>>
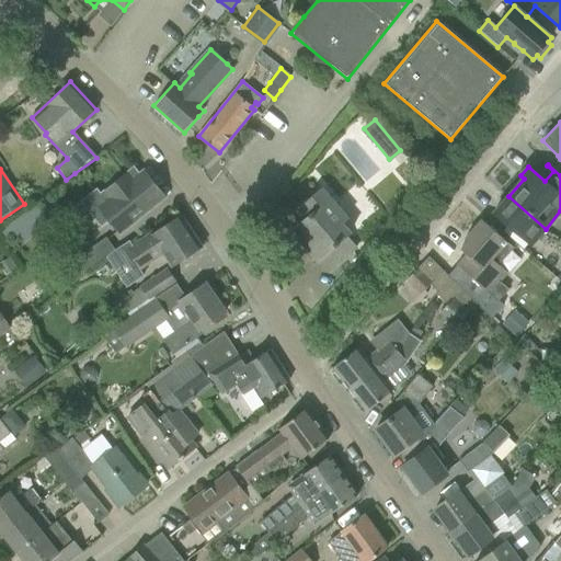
[(118,235),(165,196),(145,170),(137,176),(130,169),(104,191),(104,192),(109,189),(114,195),(98,208),(118,235)]
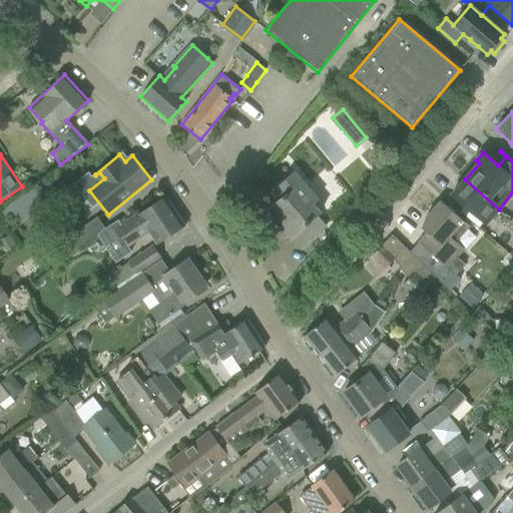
[(320,213),(313,205),(318,200),(294,172),(268,195),(275,203),(266,210),(300,249),(326,226),(318,216),(320,213)]
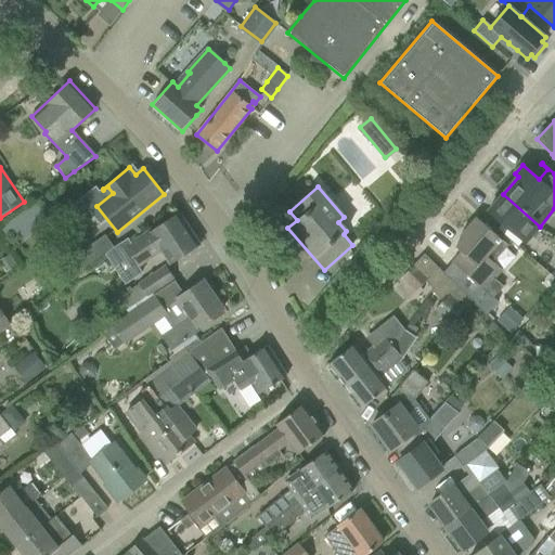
[(487,213),(514,235),(524,245),(540,227),(503,194),(487,213)]
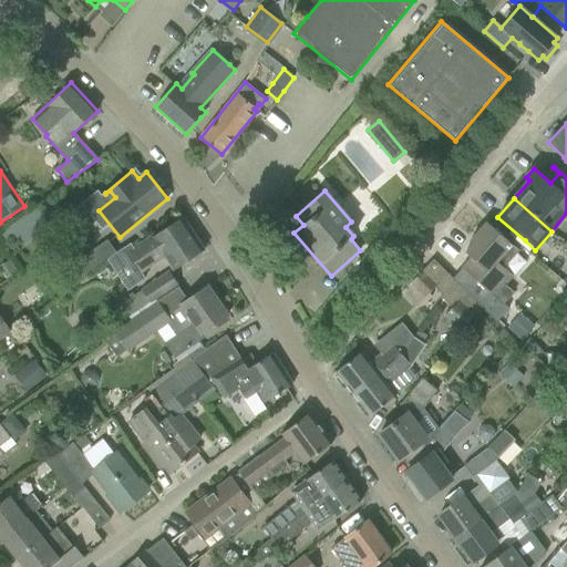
[(114,254),(107,259),(115,271),(133,259),(141,271),(164,256),(174,270),(186,263),(204,249),(183,217),(164,229),(134,250),(129,243),(114,254)]
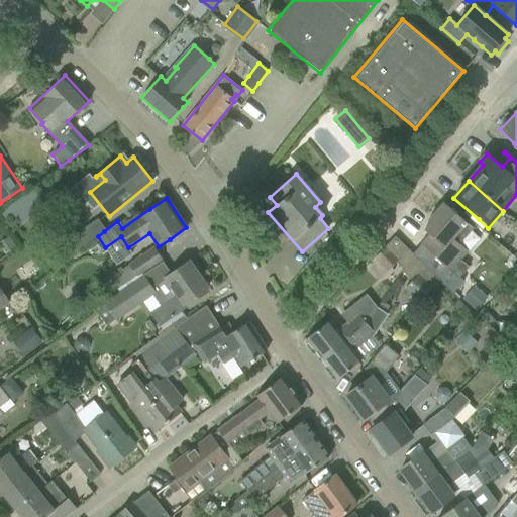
[(423,246),(414,255),(439,279),(441,281),(453,293),(462,282),(458,278),(469,267),(460,260),(467,251),(458,244),(473,228),(458,216),(443,203),(428,220),(431,222),(424,230),(436,240),(428,249),(423,245),(422,245),(423,246)]
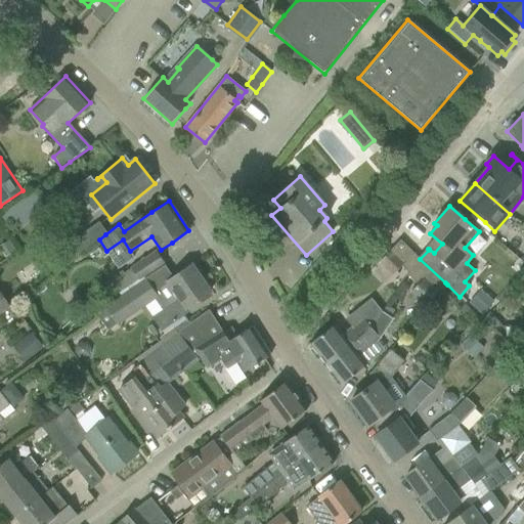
[(76,257),(105,234),(97,223),(68,246),(76,257)]
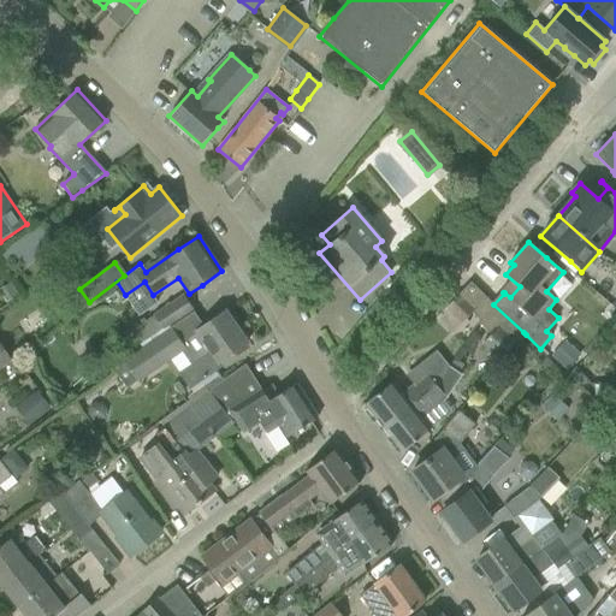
[(471,282),(452,301),(448,295),(437,308),(442,313),(437,319),(452,335),(474,314),(480,321),(492,303),(471,282)]
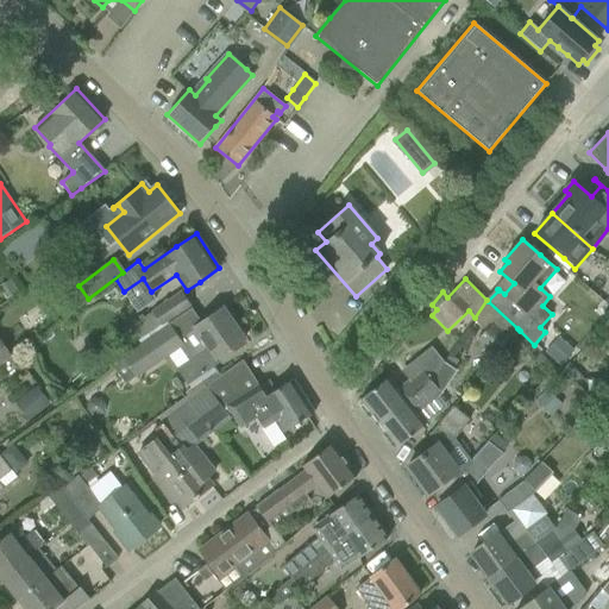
[(10,281),(0,287),(0,289),(7,300),(18,294),(10,281)]
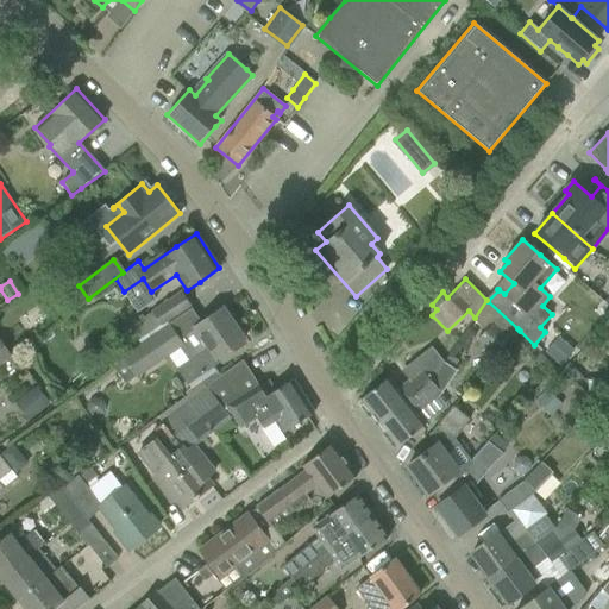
[(151,312),(151,313),(159,326),(188,307),(179,294),(151,312)]
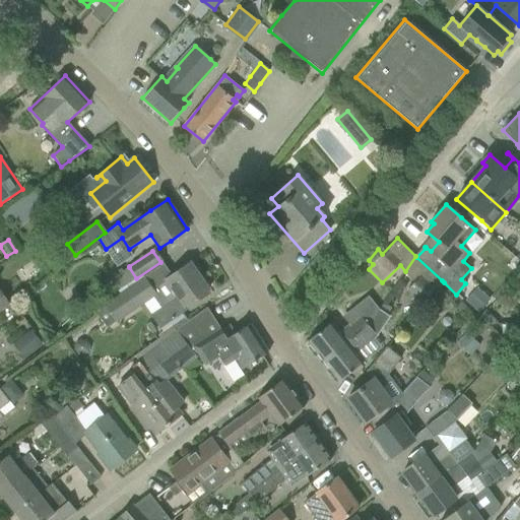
[(442,280),(416,257),(415,256),(405,271),(404,272),(415,282),(407,291),(421,304),(442,280)]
<<
WHAT YOU ARE ASKED TO DO>
Write the listing above out again word for word, excluding all images.

OUTPUT OF THE TASK>
[(118,235),(165,196),(145,170),(137,176),(130,169),(104,191),(104,192),(109,189),(114,195),(98,208),(118,235)]
[(320,213),(313,205),(318,200),(294,172),(268,195),(275,203),(266,210),(300,249),(326,226),(318,216),(320,213)]
[(487,213),(514,235),(524,245),(540,227),(503,194),(487,213)]
[(114,254),(107,259),(115,271),(133,259),(141,271),(164,256),(174,270),(186,263),(204,249),(183,217),(164,229),(134,250),(129,243),(114,254)]
[(423,246),(414,255),(439,279),(441,281),(453,293),(462,282),(458,278),(469,267),(460,260),(467,251),(458,244),(473,228),(458,216),(443,203),(428,220),(431,222),(424,230),(436,240),(428,249),(423,245),(422,245),(423,246)]
[(76,257),(105,234),(97,223),(68,246),(76,257)]
[(471,282),(452,301),(448,295),(437,308),(442,313),(437,319),(452,335),(474,314),(480,321),(492,303),(471,282)]
[(10,281),(0,287),(0,289),(7,300),(18,294),(10,281)]
[(151,312),(151,313),(159,326),(188,307),(179,294),(151,312)]
[(442,280),(416,257),(415,256),(405,271),(404,272),(415,282),(407,291),(421,304),(442,280)]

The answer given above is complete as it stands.